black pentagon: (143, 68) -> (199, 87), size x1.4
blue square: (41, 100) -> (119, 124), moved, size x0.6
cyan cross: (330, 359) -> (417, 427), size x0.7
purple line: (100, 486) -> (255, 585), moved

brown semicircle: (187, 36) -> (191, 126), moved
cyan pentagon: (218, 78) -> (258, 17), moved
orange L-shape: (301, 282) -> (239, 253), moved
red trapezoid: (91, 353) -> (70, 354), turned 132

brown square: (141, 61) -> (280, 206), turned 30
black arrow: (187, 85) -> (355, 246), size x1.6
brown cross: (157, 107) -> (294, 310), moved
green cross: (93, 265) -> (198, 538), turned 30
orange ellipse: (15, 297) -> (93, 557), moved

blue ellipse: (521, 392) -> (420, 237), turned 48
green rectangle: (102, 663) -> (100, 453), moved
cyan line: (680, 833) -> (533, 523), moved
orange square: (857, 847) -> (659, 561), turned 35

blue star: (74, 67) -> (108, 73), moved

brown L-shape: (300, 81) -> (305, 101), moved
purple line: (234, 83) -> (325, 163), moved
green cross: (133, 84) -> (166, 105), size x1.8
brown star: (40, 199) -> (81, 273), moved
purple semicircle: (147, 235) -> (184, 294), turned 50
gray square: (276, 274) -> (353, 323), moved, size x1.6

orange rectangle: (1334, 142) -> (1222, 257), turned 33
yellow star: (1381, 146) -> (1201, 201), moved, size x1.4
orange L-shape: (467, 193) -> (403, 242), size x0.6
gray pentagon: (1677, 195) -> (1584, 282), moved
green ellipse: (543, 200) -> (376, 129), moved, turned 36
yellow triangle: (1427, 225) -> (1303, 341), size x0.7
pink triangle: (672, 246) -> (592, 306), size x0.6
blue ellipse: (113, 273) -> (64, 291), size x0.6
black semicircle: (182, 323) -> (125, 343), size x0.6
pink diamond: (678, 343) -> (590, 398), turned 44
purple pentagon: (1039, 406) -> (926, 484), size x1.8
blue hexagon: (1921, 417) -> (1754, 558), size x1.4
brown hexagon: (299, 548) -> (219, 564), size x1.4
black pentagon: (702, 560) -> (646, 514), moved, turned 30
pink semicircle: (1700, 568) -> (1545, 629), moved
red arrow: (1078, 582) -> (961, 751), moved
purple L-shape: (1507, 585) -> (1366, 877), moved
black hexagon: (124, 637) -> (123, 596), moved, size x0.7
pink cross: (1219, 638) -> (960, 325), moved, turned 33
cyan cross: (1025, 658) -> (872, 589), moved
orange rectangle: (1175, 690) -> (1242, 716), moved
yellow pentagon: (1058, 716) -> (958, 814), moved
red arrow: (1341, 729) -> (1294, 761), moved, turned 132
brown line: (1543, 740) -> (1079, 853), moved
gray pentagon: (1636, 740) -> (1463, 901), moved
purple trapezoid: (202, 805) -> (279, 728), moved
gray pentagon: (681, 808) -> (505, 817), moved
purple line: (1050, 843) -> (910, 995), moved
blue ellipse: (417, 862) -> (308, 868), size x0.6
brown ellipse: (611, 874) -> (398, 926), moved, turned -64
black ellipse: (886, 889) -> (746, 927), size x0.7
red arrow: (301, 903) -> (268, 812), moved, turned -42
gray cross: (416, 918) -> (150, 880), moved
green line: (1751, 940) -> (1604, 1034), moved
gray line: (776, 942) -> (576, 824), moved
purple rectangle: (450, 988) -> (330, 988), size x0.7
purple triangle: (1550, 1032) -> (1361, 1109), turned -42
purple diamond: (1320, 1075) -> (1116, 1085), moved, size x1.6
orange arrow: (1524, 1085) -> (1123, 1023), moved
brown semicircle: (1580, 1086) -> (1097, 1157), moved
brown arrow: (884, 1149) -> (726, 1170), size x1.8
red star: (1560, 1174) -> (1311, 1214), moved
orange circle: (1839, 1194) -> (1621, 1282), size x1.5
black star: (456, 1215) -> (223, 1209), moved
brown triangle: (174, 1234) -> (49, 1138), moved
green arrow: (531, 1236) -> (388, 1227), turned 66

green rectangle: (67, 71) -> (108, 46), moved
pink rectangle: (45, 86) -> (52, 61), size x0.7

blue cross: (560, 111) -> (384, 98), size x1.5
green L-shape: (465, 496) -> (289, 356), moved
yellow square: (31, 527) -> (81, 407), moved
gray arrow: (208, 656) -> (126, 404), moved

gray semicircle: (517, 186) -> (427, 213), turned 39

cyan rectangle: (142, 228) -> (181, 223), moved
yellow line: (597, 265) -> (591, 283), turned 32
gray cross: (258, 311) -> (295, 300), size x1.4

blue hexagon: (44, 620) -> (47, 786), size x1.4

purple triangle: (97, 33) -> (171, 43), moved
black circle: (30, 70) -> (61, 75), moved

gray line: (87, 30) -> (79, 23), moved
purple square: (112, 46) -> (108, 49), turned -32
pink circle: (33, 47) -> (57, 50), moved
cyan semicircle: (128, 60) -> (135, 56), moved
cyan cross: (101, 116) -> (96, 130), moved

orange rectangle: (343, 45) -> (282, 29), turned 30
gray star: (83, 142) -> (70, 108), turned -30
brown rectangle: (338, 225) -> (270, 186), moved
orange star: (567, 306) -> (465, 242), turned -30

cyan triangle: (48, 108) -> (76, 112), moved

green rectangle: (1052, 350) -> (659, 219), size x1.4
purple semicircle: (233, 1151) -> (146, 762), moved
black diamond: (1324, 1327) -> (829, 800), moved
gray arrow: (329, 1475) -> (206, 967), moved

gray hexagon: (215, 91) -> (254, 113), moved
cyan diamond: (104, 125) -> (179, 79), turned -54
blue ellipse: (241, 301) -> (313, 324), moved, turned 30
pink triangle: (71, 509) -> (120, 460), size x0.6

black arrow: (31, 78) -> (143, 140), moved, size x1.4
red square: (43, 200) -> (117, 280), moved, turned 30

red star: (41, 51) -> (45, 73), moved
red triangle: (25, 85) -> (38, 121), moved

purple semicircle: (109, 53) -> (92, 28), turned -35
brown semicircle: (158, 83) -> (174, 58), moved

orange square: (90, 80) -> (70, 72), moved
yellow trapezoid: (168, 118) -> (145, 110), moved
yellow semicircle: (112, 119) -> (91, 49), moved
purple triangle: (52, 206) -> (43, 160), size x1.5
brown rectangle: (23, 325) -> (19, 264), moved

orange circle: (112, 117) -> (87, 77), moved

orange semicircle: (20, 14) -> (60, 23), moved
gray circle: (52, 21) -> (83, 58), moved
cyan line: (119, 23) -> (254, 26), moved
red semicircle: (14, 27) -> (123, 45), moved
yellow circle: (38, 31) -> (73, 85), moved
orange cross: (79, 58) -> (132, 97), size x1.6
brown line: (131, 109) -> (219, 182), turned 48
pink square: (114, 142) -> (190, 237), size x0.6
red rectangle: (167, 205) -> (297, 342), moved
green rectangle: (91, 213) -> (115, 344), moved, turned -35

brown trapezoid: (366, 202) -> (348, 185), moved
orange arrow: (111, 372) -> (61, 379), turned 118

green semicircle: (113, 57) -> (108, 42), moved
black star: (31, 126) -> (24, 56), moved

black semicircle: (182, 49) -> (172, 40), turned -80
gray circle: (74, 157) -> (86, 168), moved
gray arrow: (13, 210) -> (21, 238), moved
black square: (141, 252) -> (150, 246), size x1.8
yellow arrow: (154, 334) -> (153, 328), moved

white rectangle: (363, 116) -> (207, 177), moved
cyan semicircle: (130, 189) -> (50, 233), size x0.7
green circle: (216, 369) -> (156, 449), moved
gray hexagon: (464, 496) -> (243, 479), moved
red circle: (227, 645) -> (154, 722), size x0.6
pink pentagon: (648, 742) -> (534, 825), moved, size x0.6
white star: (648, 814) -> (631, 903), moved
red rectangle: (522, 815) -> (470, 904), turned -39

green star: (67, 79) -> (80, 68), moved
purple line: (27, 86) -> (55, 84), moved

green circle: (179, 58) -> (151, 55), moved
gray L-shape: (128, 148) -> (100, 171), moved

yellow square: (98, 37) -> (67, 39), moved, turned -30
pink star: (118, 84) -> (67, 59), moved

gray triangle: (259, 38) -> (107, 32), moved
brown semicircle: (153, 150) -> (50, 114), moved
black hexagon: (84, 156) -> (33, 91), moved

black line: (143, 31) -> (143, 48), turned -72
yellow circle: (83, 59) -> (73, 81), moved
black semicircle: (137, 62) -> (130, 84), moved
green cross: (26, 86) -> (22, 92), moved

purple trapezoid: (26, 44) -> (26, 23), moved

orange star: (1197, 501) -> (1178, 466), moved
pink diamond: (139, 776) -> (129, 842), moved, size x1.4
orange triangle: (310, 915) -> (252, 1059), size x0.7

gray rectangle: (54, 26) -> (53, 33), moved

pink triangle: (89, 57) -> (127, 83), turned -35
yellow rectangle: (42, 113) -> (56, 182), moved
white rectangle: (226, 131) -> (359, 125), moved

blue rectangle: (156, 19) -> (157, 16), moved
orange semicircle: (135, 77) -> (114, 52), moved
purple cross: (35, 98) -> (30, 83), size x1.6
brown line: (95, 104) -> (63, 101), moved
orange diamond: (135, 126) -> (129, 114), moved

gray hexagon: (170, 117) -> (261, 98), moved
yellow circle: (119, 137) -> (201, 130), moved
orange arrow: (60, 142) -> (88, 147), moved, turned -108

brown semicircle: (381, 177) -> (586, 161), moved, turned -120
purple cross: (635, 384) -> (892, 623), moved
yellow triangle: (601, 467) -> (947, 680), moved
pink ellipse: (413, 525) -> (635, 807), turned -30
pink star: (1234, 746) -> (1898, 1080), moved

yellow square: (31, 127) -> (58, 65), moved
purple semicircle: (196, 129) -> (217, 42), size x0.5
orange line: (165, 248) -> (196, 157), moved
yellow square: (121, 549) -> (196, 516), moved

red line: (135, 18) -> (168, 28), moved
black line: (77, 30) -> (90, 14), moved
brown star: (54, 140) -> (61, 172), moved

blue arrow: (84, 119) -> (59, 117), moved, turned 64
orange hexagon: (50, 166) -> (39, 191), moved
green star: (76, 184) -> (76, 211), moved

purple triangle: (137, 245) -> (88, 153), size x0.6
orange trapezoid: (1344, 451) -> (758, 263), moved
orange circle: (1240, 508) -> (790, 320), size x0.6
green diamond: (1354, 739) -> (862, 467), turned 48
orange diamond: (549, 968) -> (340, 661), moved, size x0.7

#### [EXERCISE OBJECTIVE]
The answer should consist of the lines from the one with "green diamond: (1354, 739)" through the last line of the entries, duplicated exactly and nothing more.

#### [RESPONSE TO THIS TASK]
green diamond: (1354, 739) -> (862, 467), turned 48
orange diamond: (549, 968) -> (340, 661), moved, size x0.7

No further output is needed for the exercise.